PROBLEM DETAILS:
Can you output every line of the material below verbatim, omitting the pictures?

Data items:
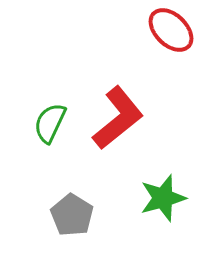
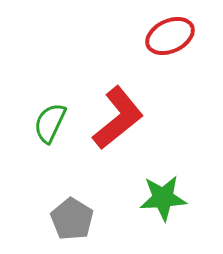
red ellipse: moved 1 px left, 6 px down; rotated 69 degrees counterclockwise
green star: rotated 12 degrees clockwise
gray pentagon: moved 4 px down
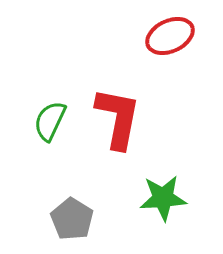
red L-shape: rotated 40 degrees counterclockwise
green semicircle: moved 2 px up
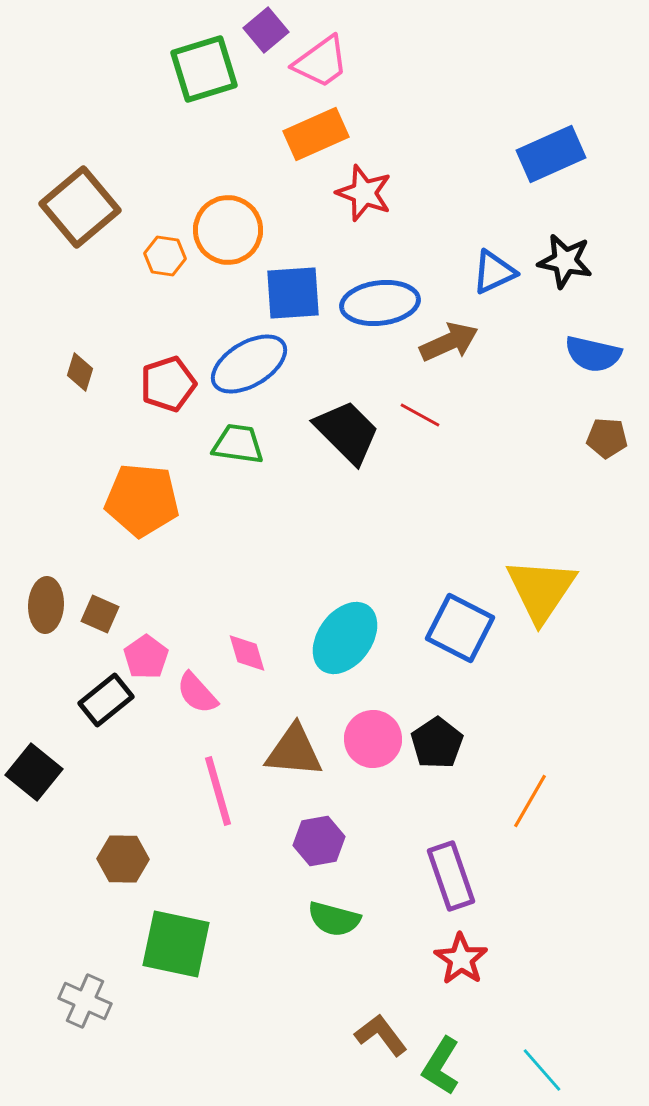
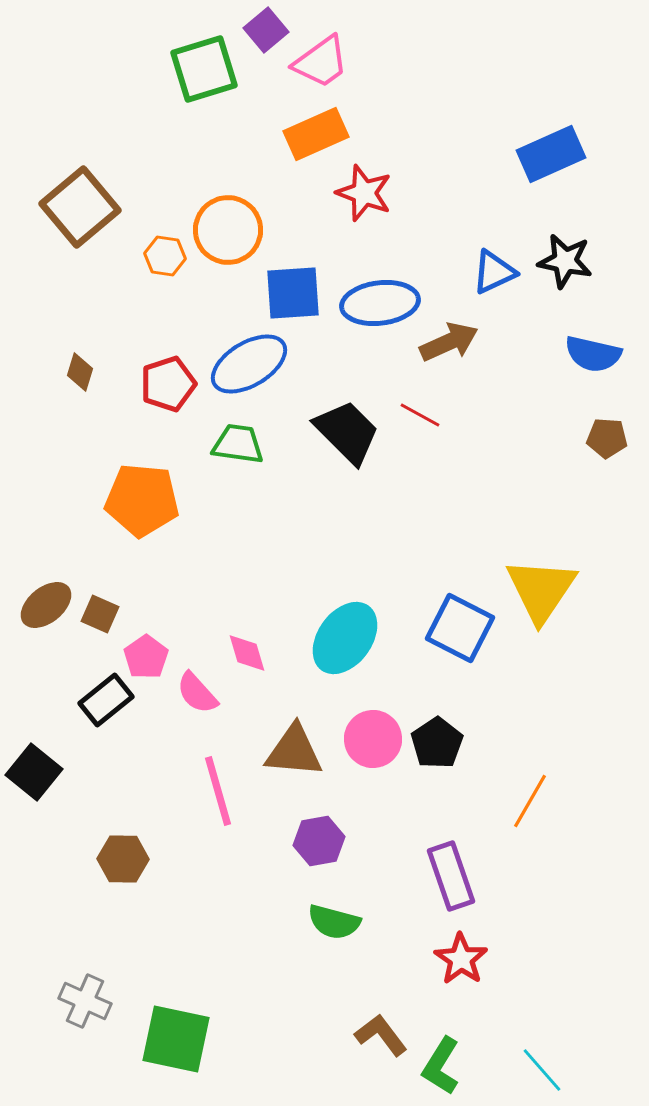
brown ellipse at (46, 605): rotated 48 degrees clockwise
green semicircle at (334, 919): moved 3 px down
green square at (176, 944): moved 95 px down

COMPLETED TASK:
red ellipse: moved 1 px left, 6 px down; rotated 69 degrees counterclockwise
green star: rotated 12 degrees clockwise
gray pentagon: moved 4 px down
red L-shape: rotated 40 degrees counterclockwise
green semicircle: moved 2 px up
brown ellipse at (46, 605): rotated 48 degrees clockwise
green semicircle at (334, 919): moved 3 px down
green square at (176, 944): moved 95 px down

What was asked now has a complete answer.